For the copy, please give all of the data again exactly and leave the pictures out.

Coordinate-based change listings:
--

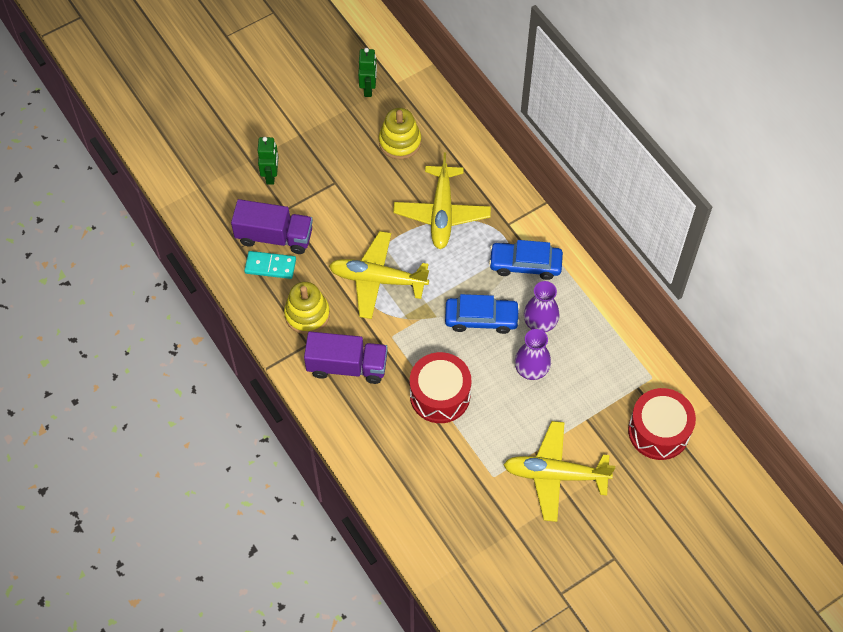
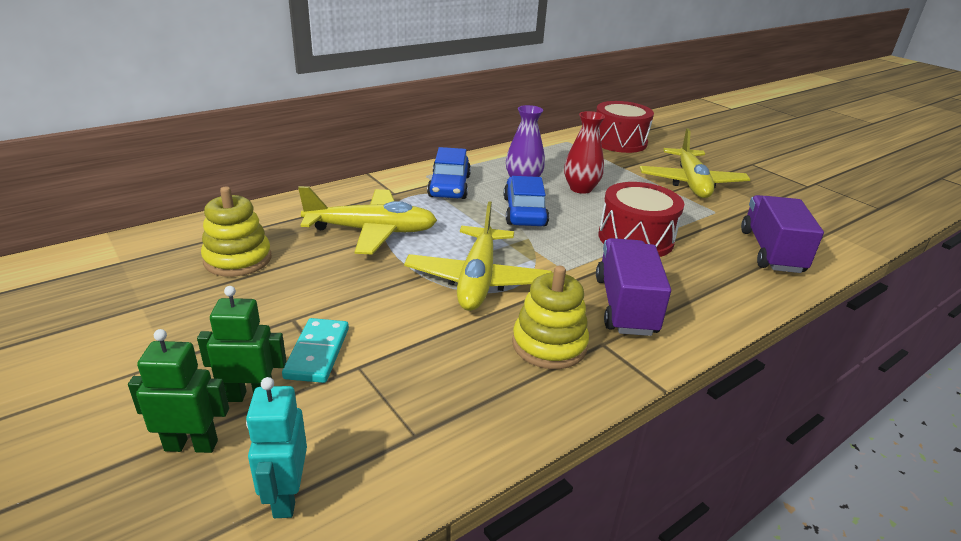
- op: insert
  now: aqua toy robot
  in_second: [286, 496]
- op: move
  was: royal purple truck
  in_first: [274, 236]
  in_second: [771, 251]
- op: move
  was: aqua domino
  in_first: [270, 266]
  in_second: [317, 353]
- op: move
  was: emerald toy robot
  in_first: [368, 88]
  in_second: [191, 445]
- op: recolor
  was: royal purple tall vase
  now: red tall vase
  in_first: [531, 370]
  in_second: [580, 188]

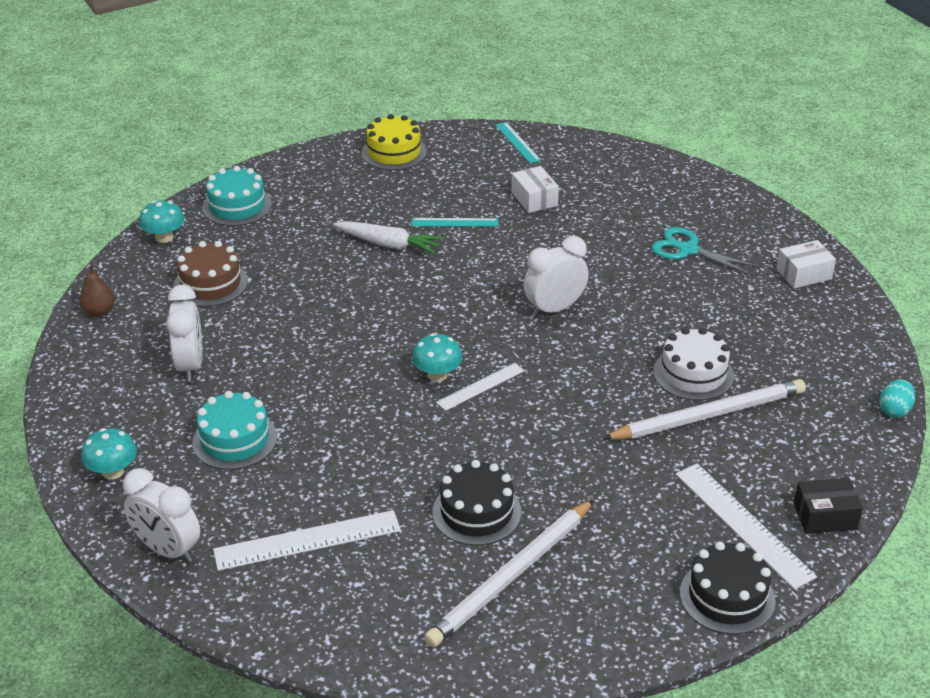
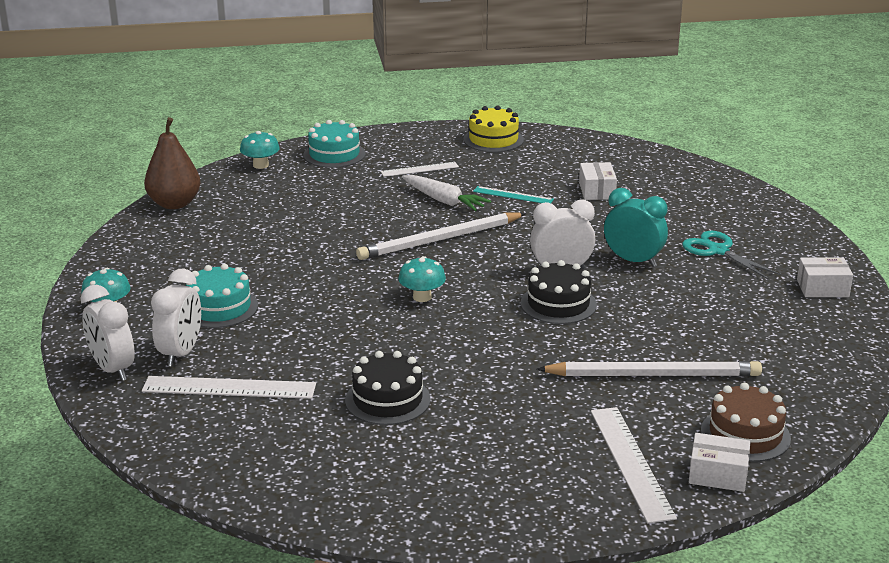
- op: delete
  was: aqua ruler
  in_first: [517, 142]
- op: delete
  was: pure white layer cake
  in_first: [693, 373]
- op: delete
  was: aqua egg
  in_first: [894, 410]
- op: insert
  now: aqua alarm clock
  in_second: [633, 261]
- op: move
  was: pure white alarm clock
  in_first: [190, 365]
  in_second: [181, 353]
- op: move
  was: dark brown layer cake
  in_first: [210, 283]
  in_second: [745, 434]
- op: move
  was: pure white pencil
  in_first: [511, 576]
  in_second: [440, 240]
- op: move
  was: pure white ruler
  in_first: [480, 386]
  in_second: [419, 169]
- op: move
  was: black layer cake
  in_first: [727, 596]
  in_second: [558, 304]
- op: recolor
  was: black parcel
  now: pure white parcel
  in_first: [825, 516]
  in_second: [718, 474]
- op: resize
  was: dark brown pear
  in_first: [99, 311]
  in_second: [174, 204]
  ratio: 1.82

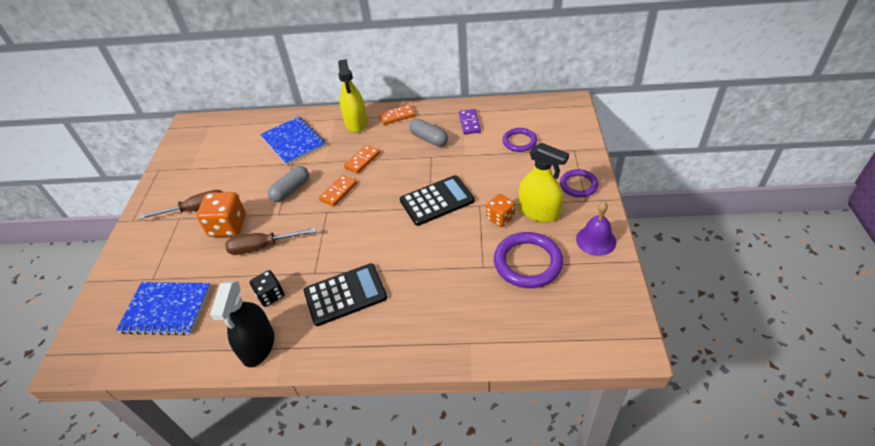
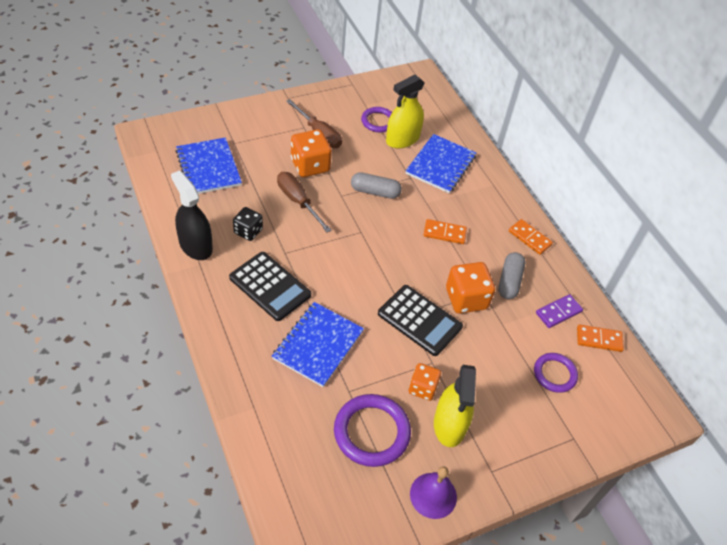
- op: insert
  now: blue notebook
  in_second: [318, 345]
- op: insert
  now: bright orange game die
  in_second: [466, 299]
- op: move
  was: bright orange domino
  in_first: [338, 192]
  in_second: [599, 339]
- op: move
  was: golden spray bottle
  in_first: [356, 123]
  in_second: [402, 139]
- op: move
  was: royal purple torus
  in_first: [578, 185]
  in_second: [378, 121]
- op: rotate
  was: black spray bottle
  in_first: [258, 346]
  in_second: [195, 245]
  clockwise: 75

--

• _Exercise answer_
- op: insert
  now: aqua toy robot
  in_second: [286, 496]
- op: move
  was: royal purple truck
  in_first: [274, 236]
  in_second: [771, 251]
- op: move
  was: aqua domino
  in_first: [270, 266]
  in_second: [317, 353]
- op: move
  was: emerald toy robot
  in_first: [368, 88]
  in_second: [191, 445]
- op: recolor
  was: royal purple tall vase
  now: red tall vase
  in_first: [531, 370]
  in_second: [580, 188]

- op: delete
  was: aqua ruler
  in_first: [517, 142]
- op: delete
  was: pure white layer cake
  in_first: [693, 373]
- op: delete
  was: aqua egg
  in_first: [894, 410]
- op: insert
  now: aqua alarm clock
  in_second: [633, 261]
- op: move
  was: pure white alarm clock
  in_first: [190, 365]
  in_second: [181, 353]
- op: move
  was: dark brown layer cake
  in_first: [210, 283]
  in_second: [745, 434]
- op: move
  was: pure white pencil
  in_first: [511, 576]
  in_second: [440, 240]
- op: move
  was: pure white ruler
  in_first: [480, 386]
  in_second: [419, 169]
- op: move
  was: black layer cake
  in_first: [727, 596]
  in_second: [558, 304]
- op: recolor
  was: black parcel
  now: pure white parcel
  in_first: [825, 516]
  in_second: [718, 474]
- op: resize
  was: dark brown pear
  in_first: [99, 311]
  in_second: [174, 204]
  ratio: 1.82

- op: insert
  now: blue notebook
  in_second: [318, 345]
- op: insert
  now: bright orange game die
  in_second: [466, 299]
- op: move
  was: bright orange domino
  in_first: [338, 192]
  in_second: [599, 339]
- op: move
  was: golden spray bottle
  in_first: [356, 123]
  in_second: [402, 139]
- op: move
  was: royal purple torus
  in_first: [578, 185]
  in_second: [378, 121]
- op: rotate
  was: black spray bottle
  in_first: [258, 346]
  in_second: [195, 245]
  clockwise: 75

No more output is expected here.